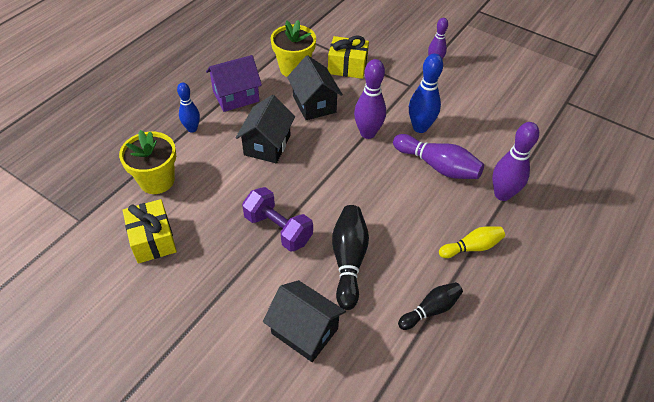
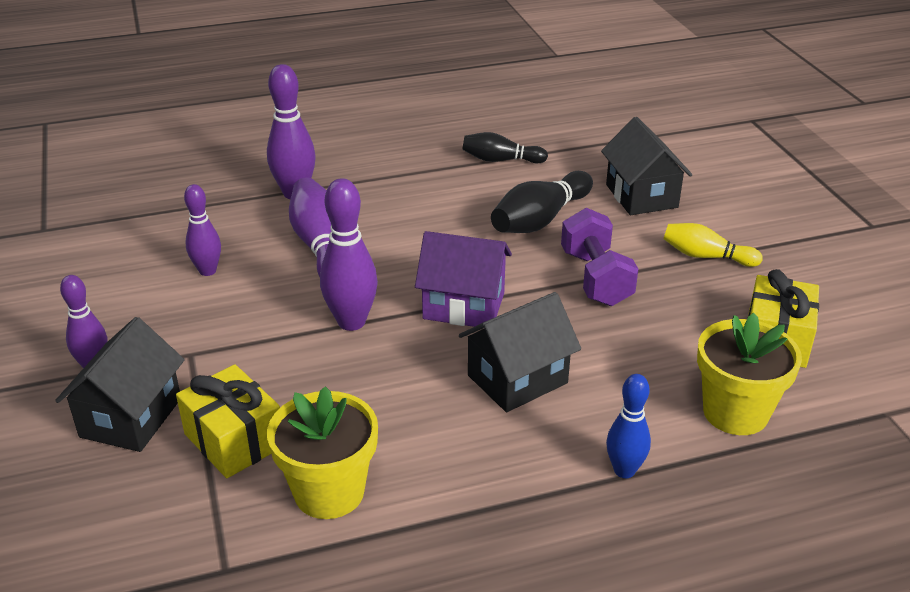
camera: 140 degrees left, 15 degrees down
purple house [206,55,262,112] -> purple house moved to [415,231,512,327]
black house [287,55,343,120] -> black house moved to [55,317,185,452]
blue bowling pin [409,53,443,133] -> none
yellow bowling pin [439,226,505,258] -> yellow bowling pin moved to [663,223,763,267]
none -> purple bowling pin [184,184,221,276]

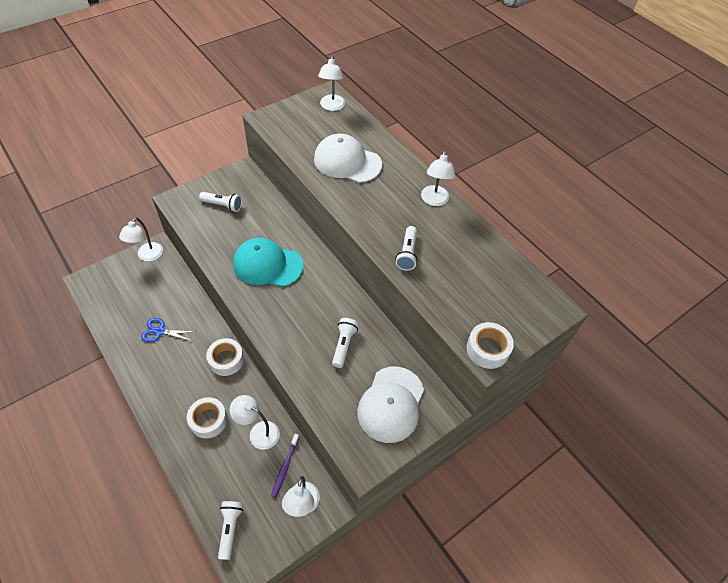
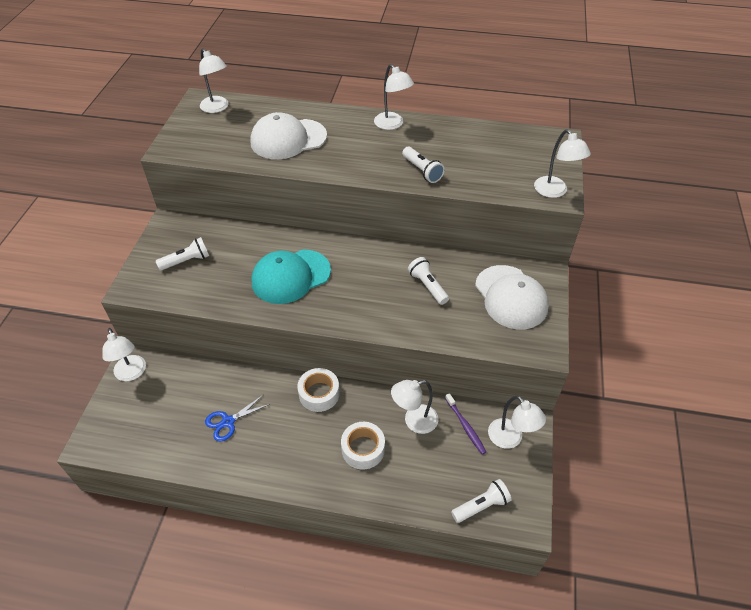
camera: 40 degrees left, 5 degrees down
white flashlight [218,501,243,560] -> white flashlight turned 105 degrees clockwise [451,479,511,523]
white tape [466,322,514,369] -> white lamp [534,129,591,198]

§ **Task to carry out**:
Each line from the first line of the records through the line containing "yellow bowling pin [439,226,505,258]" must be reproduced exactly, with both ends included and all pictures omitted; nothing else belongs in the answer.

§ **Answer below**:
camera: 140 degrees left, 15 degrees down
purple house [206,55,262,112] -> purple house moved to [415,231,512,327]
black house [287,55,343,120] -> black house moved to [55,317,185,452]
blue bowling pin [409,53,443,133] -> none
yellow bowling pin [439,226,505,258] -> yellow bowling pin moved to [663,223,763,267]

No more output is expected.